> [SOURCE MATERIAL]
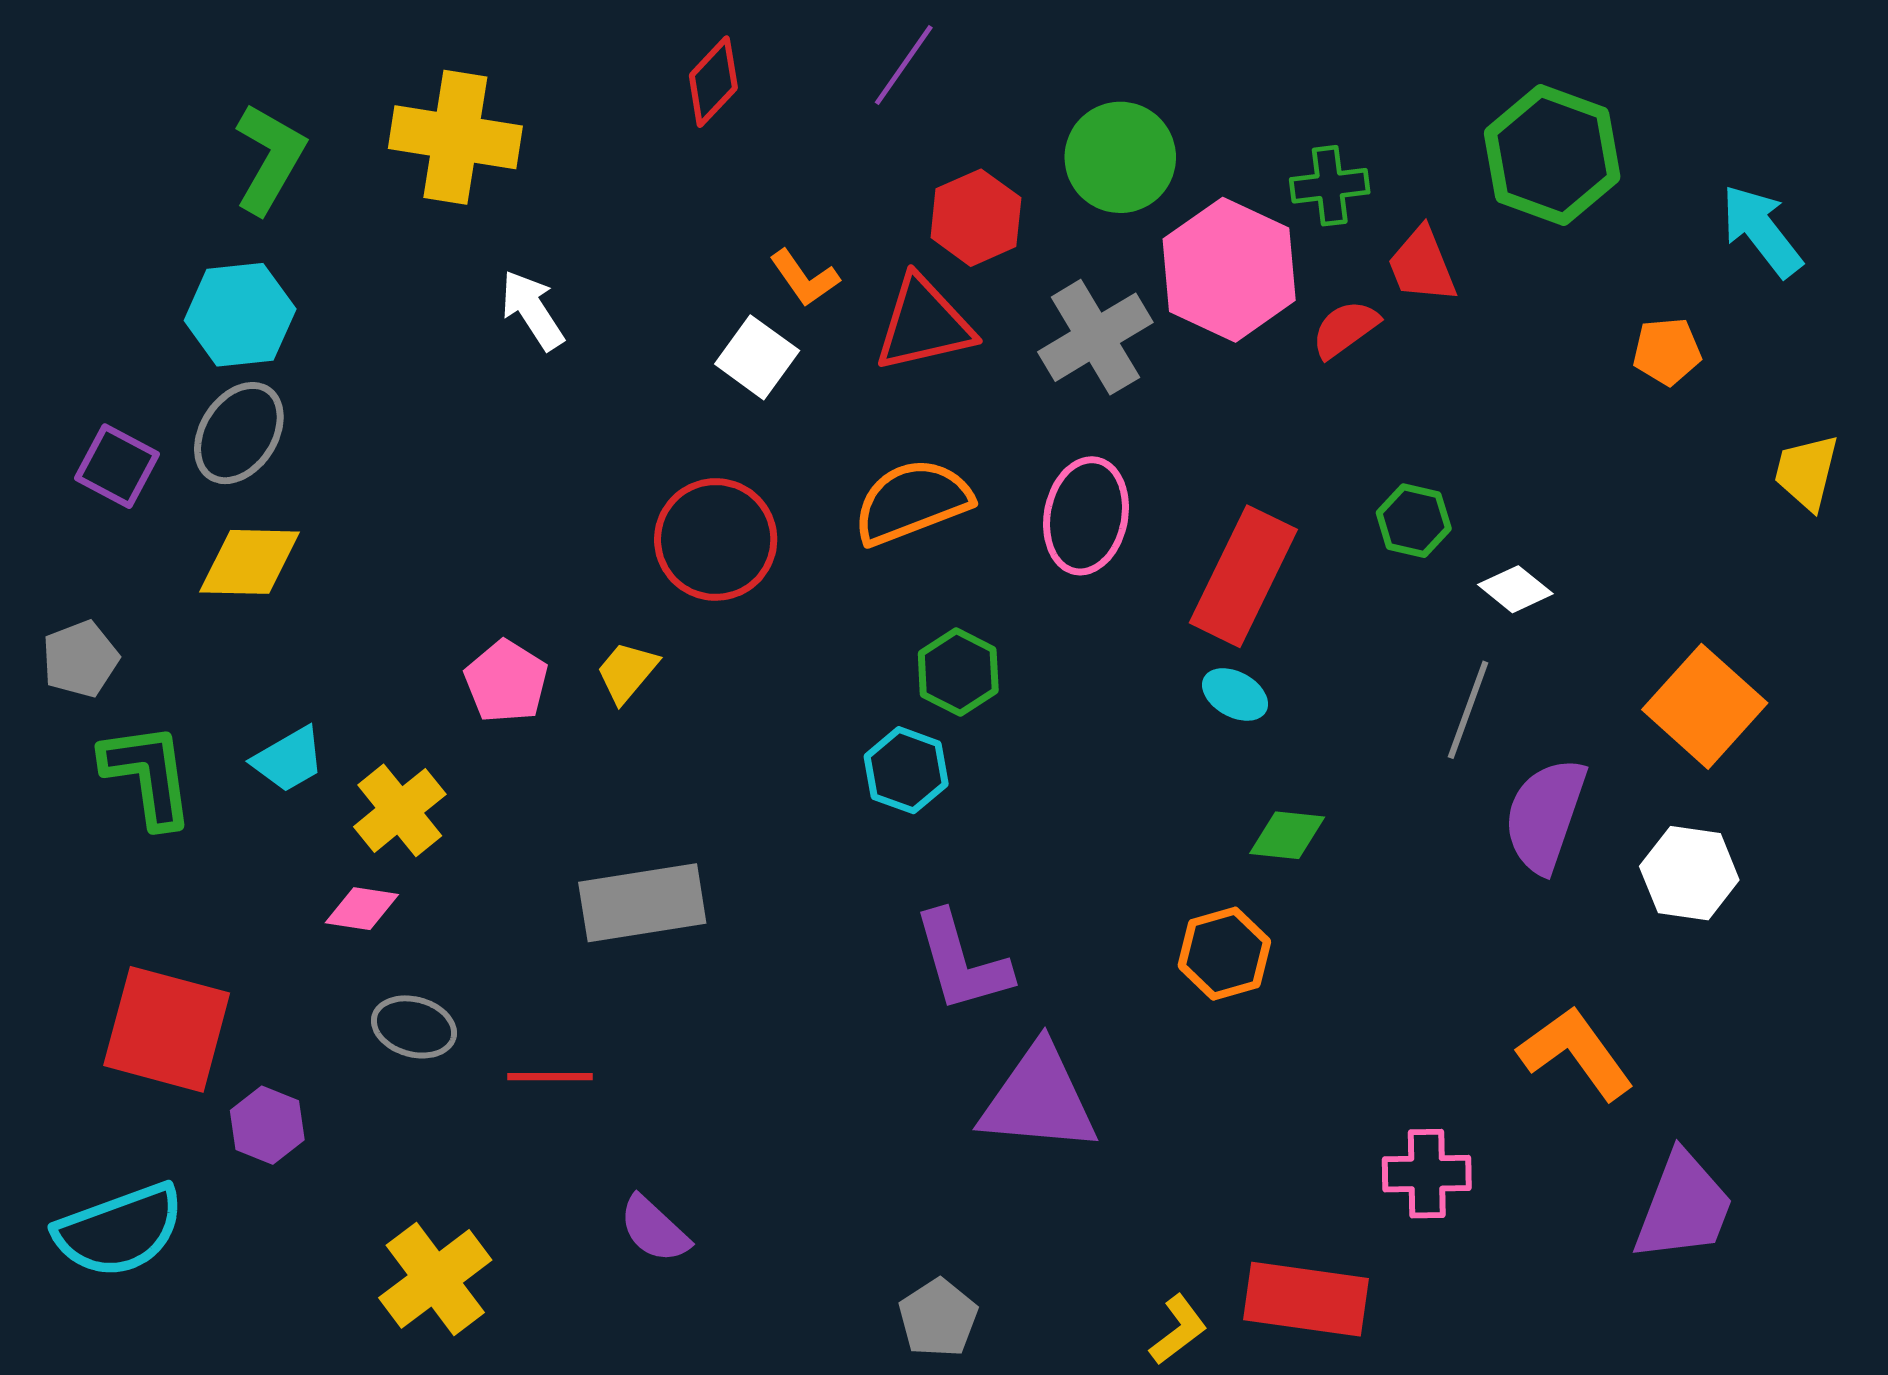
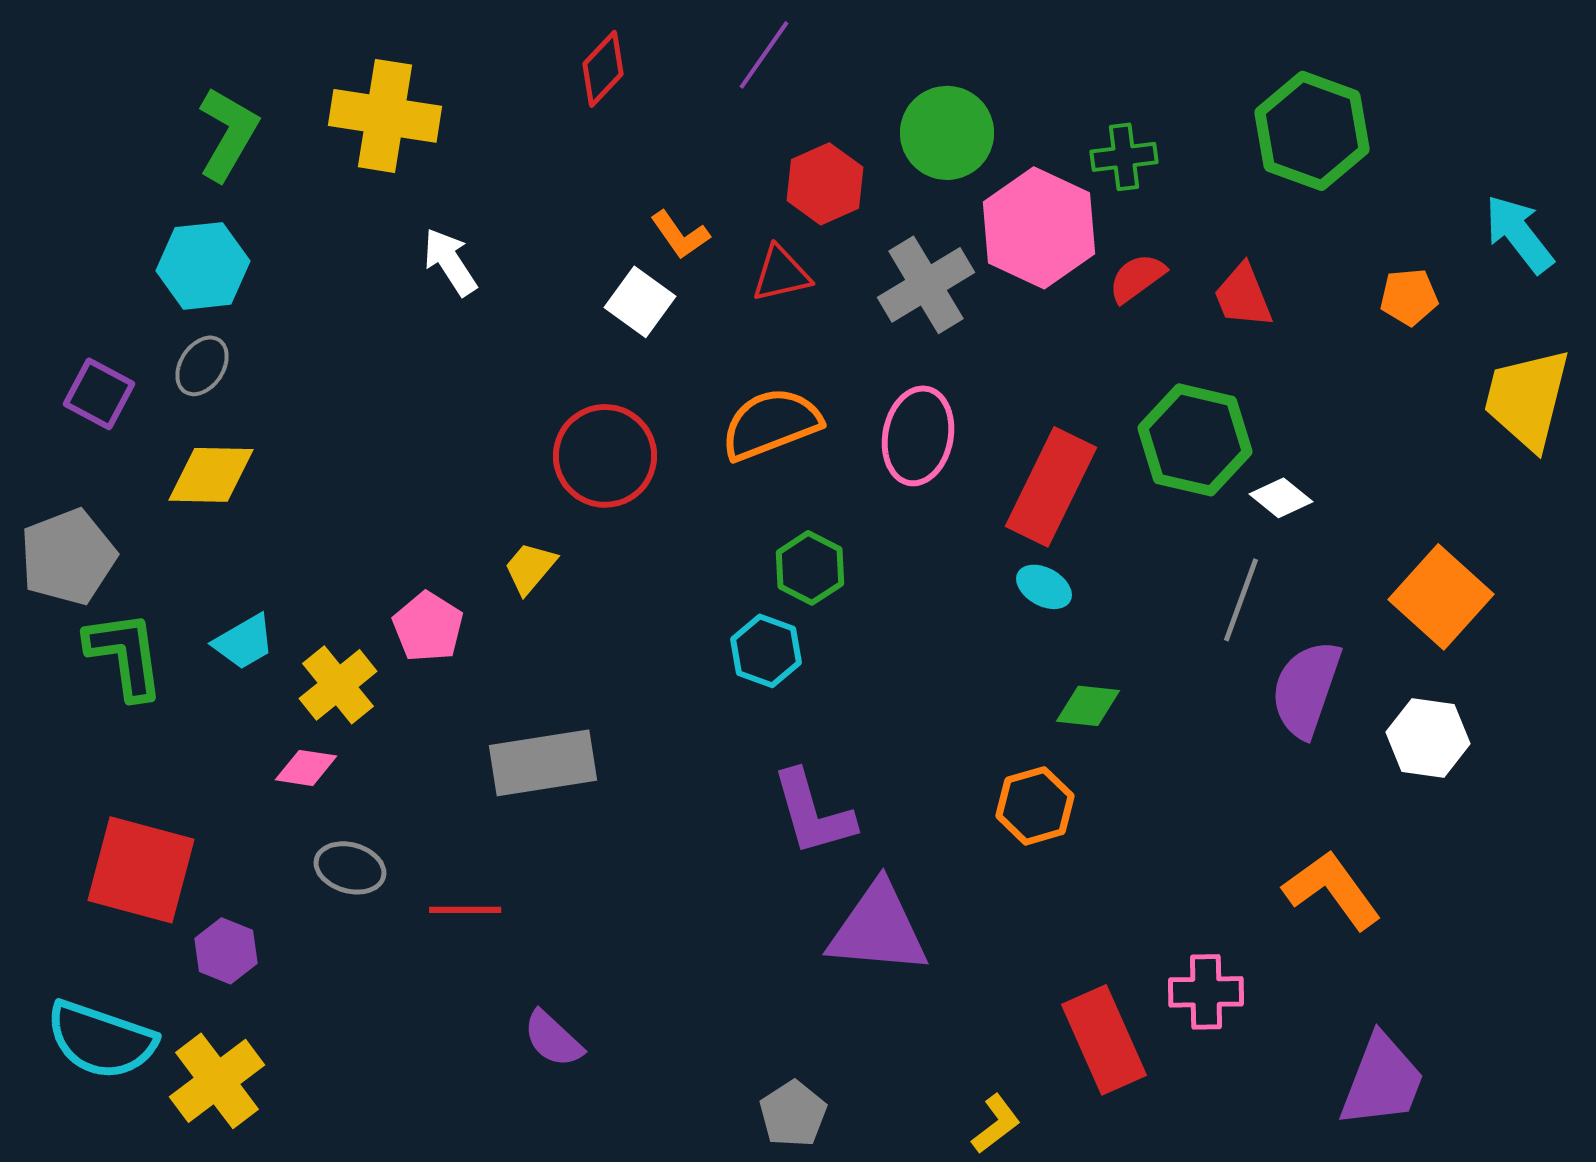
cyan arrow: (1762, 231) -> (1519, 234), moved
red trapezoid: (1422, 265) -> (1243, 296), moved
red triangle: (924, 324) -> (781, 274), size x0.7
gray ellipse: (239, 433) -> (202, 366), size x0.7
yellow trapezoid: (1806, 472) -> (1527, 399), size x1.6
green hexagon: (1414, 521) -> (1195, 440), size x1.8
gray pentagon: (80, 659) -> (68, 557), size x1.5
pink pentagon: (506, 681) -> (428, 627), moved
purple trapezoid: (1683, 1207) -> (1382, 1081), moved
cyan semicircle: (119, 1230) -> (101, 1040), turned 39
yellow cross: (435, 1279) -> (217, 1081), moved
red rectangle: (1306, 1299) -> (1104, 1040), moved, turned 58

> [WHAT YOU SHOULD DO]
Once the pictures are removed, copy the listing exactly.

> [TASK ANSWER]
cyan arrow: (1762, 231) -> (1519, 234), moved
red trapezoid: (1422, 265) -> (1243, 296), moved
red triangle: (924, 324) -> (781, 274), size x0.7
gray ellipse: (239, 433) -> (202, 366), size x0.7
yellow trapezoid: (1806, 472) -> (1527, 399), size x1.6
green hexagon: (1414, 521) -> (1195, 440), size x1.8
gray pentagon: (80, 659) -> (68, 557), size x1.5
pink pentagon: (506, 681) -> (428, 627), moved
purple trapezoid: (1683, 1207) -> (1382, 1081), moved
cyan semicircle: (119, 1230) -> (101, 1040), turned 39
yellow cross: (435, 1279) -> (217, 1081), moved
red rectangle: (1306, 1299) -> (1104, 1040), moved, turned 58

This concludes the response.